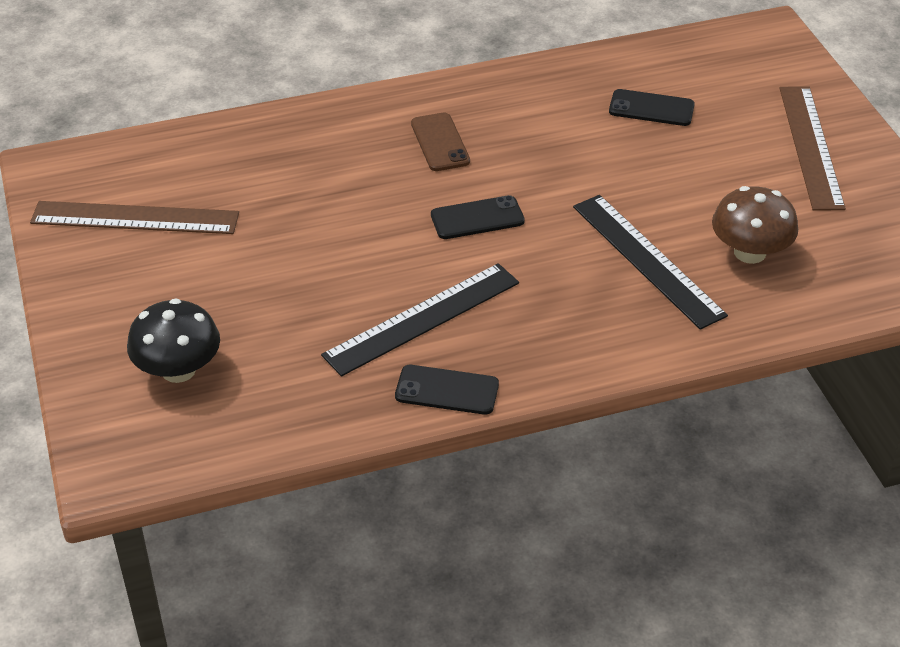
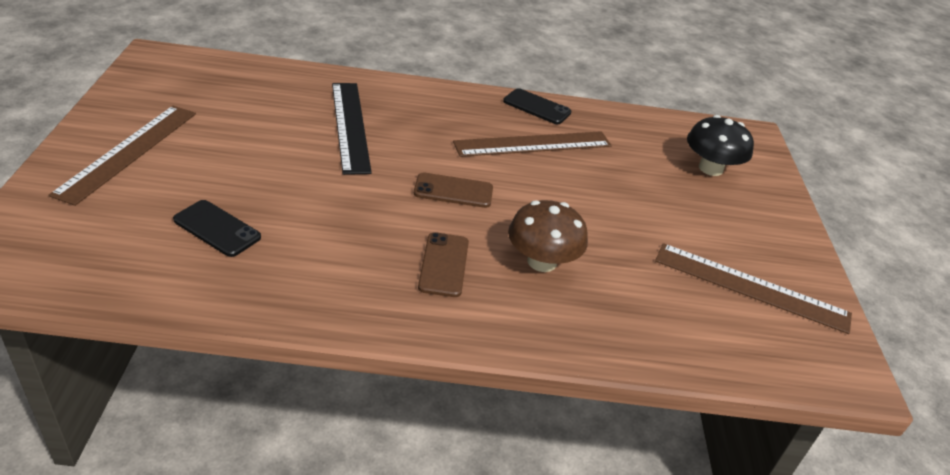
camera: 165 degrees left, 5 degrees down
black ruler [321,263,519,377] -> brown ruler [453,131,612,157]
black phone [431,195,525,239] -> brown phone [414,173,493,208]
brown mushroom [712,186,798,264] -> brown mushroom moved to [508,200,588,272]

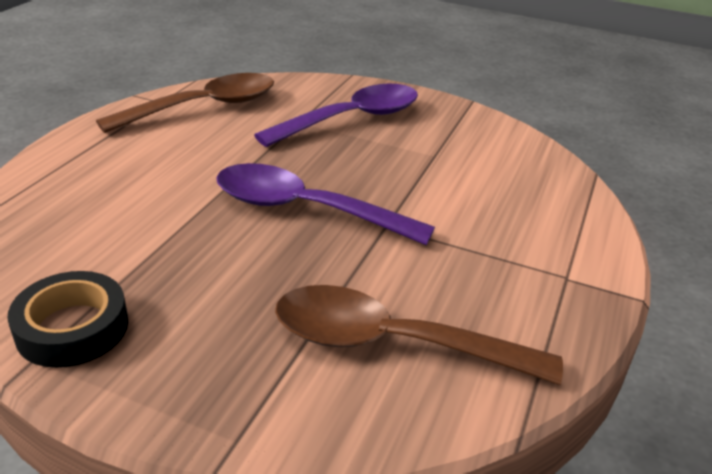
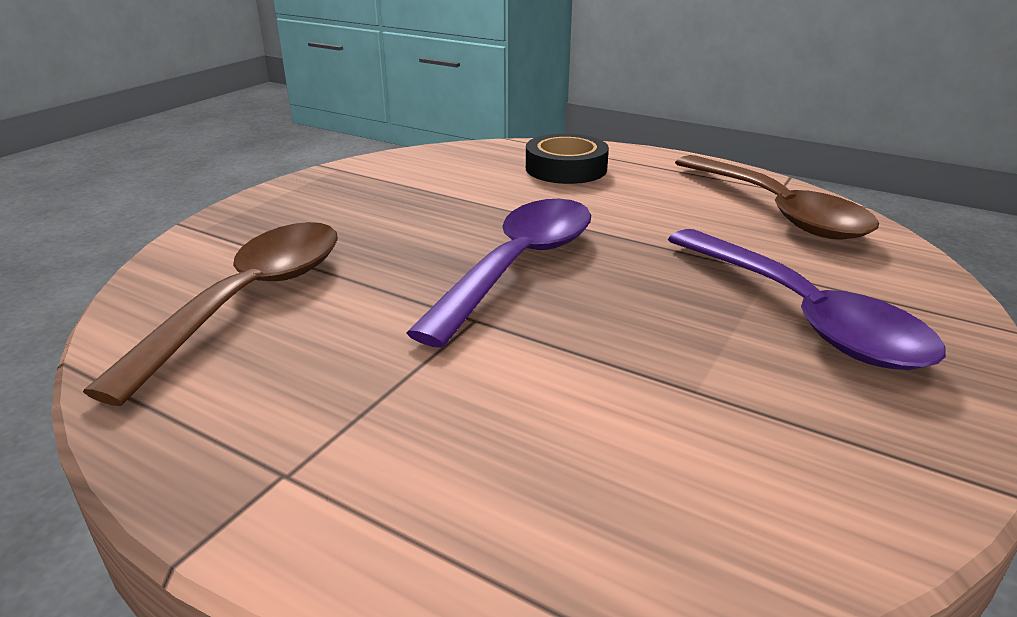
camera: 100 degrees right, 5 degrees down
black tape [7,271,128,368] -> black tape moved to [526,133,609,184]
::::
■ What the exercise asks:
Only the text of the material belongs in your copy, which must match the original exactly.

■ Exercise result:
camera: 165 degrees left, 5 degrees down
black ruler [321,263,519,377] -> brown ruler [453,131,612,157]
black phone [431,195,525,239] -> brown phone [414,173,493,208]
brown mushroom [712,186,798,264] -> brown mushroom moved to [508,200,588,272]

camera: 100 degrees right, 5 degrees down
black tape [7,271,128,368] -> black tape moved to [526,133,609,184]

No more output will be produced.